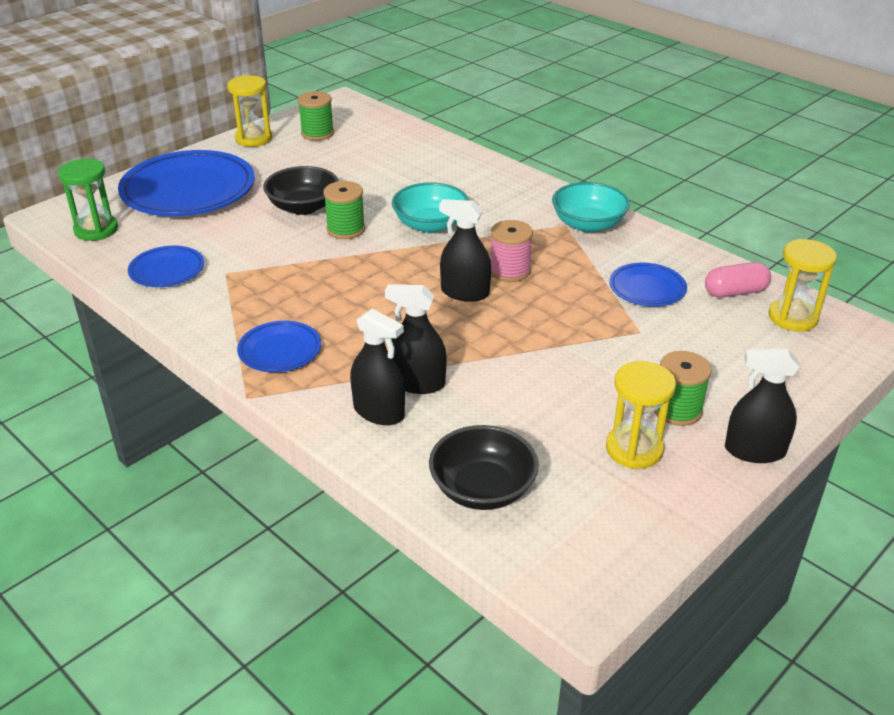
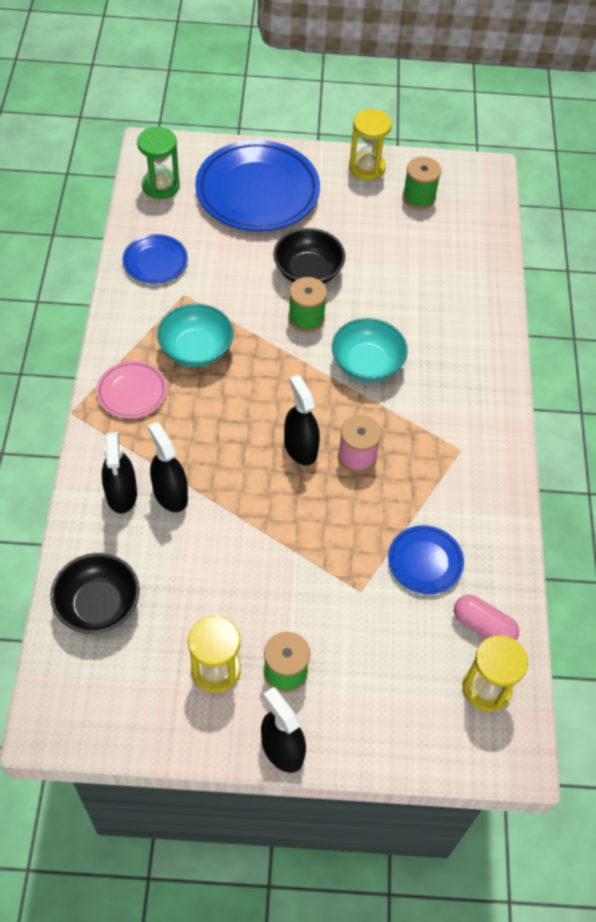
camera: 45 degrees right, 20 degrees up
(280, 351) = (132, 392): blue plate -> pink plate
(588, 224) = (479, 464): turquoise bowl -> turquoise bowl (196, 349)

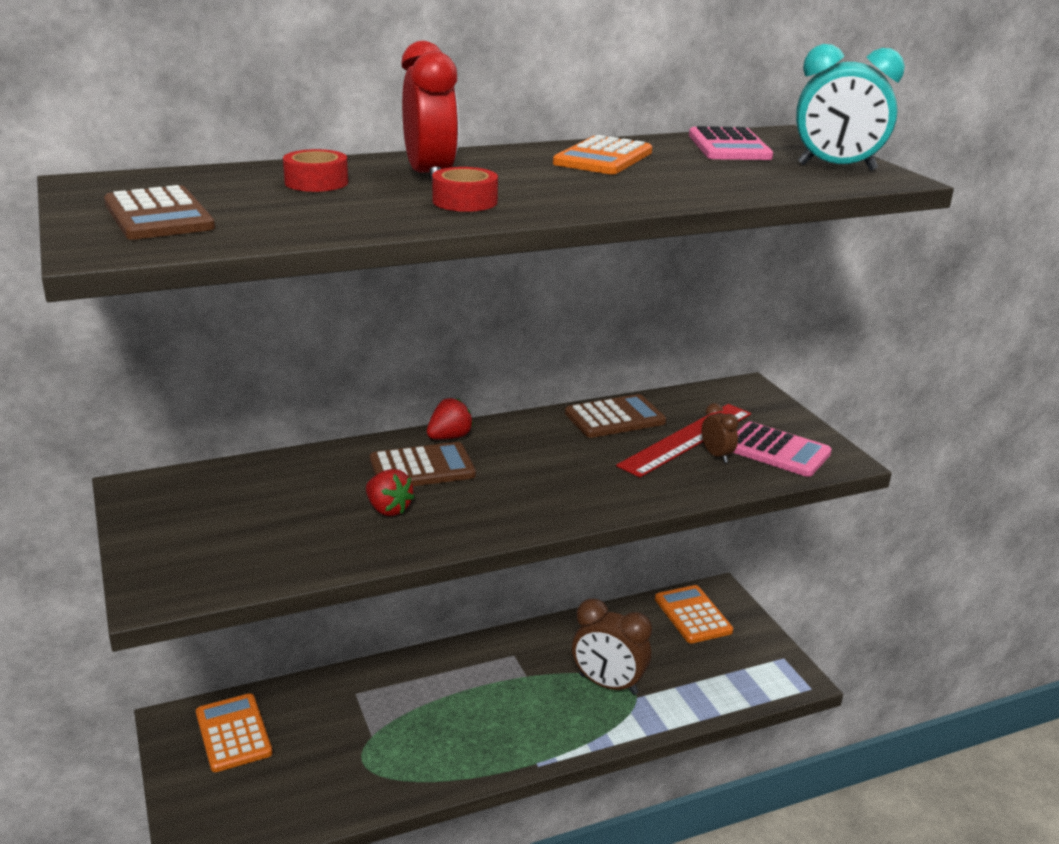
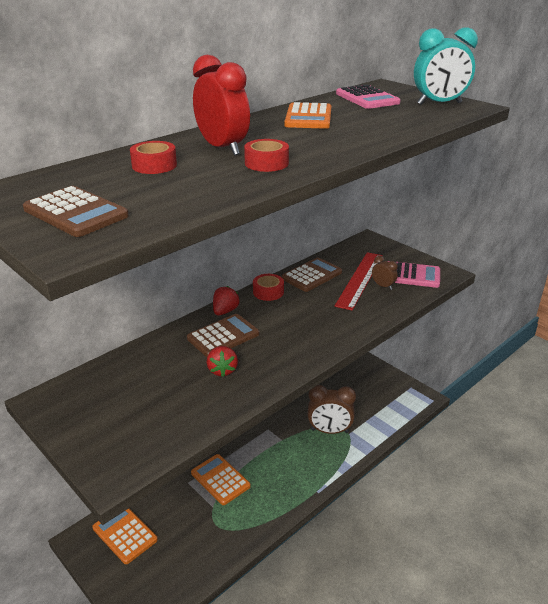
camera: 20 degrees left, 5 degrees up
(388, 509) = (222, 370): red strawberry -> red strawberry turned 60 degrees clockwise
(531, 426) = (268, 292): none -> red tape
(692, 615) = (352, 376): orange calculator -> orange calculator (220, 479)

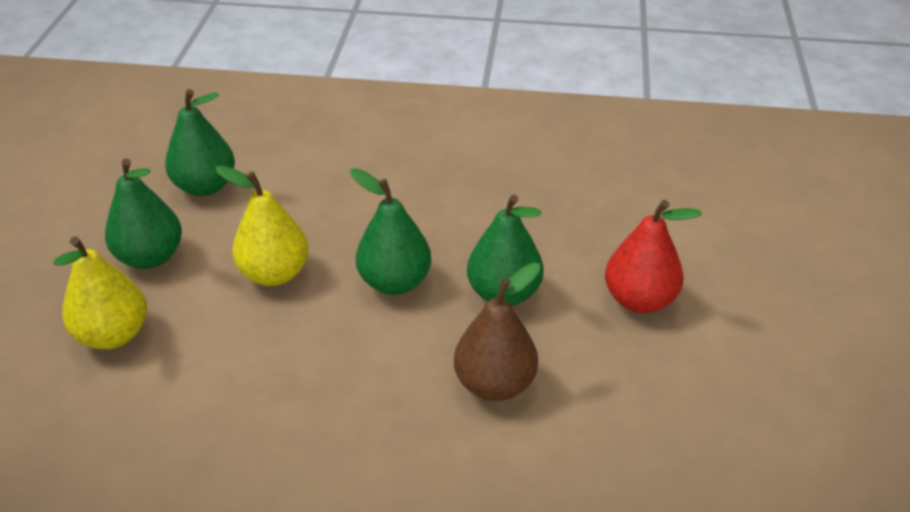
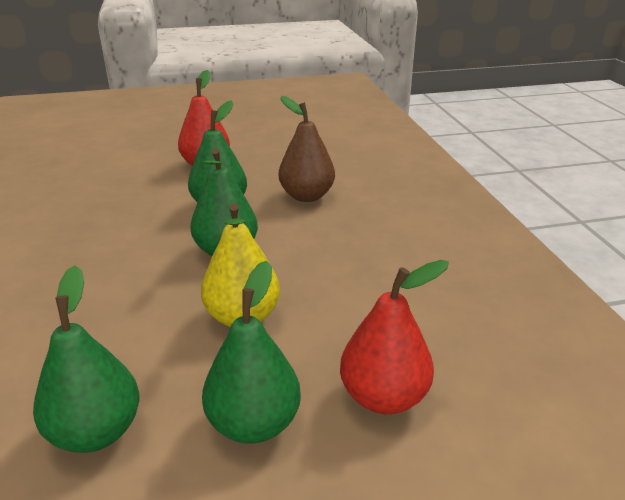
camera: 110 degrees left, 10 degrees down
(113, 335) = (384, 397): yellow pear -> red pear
* * * * * * * * *
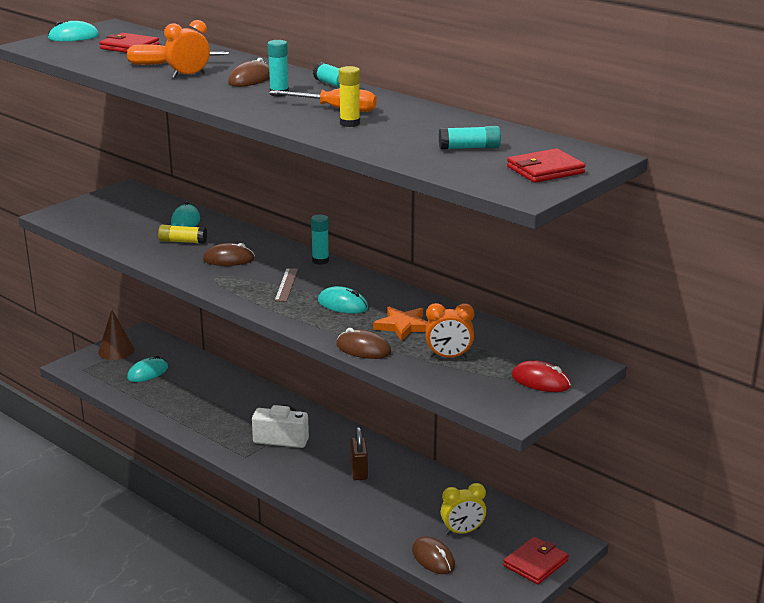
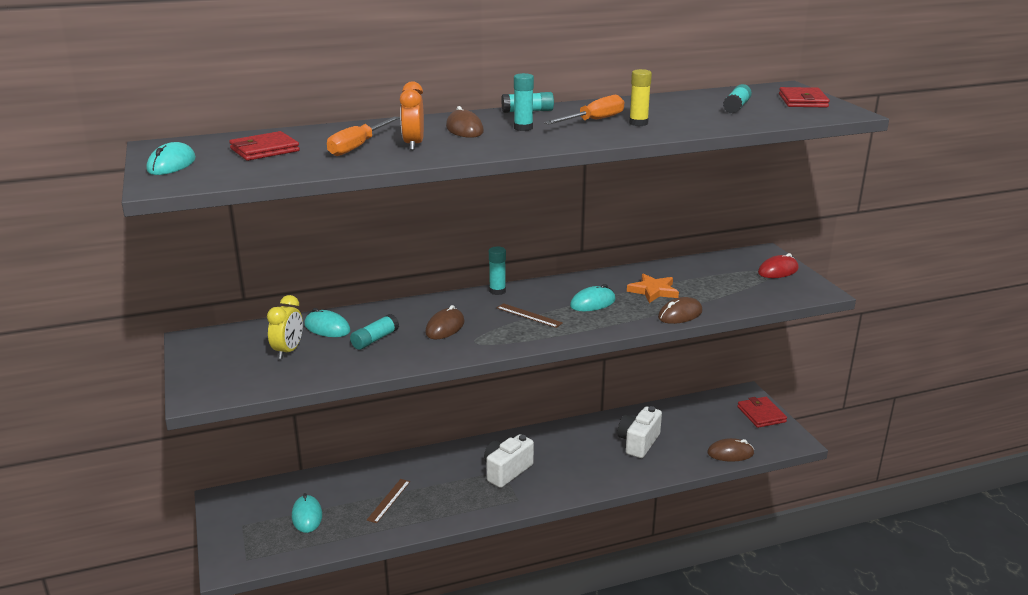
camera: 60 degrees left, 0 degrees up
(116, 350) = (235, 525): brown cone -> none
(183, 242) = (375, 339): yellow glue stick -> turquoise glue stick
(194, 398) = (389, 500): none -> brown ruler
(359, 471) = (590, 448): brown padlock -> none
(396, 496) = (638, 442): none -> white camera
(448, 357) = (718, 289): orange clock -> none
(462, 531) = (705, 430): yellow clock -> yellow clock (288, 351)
* * * * * * * * *
*EXERCISE*
Only the lines above starting at the line that holds "(448, 357) = (718, 289): orange clock -> none" and ending at the line that holds "(462, 531) = (705, 430): yellow" are to be repeated, exactly and in full.

*YOUR RESPONSE*
(448, 357) = (718, 289): orange clock -> none
(462, 531) = (705, 430): yellow clock -> yellow clock (288, 351)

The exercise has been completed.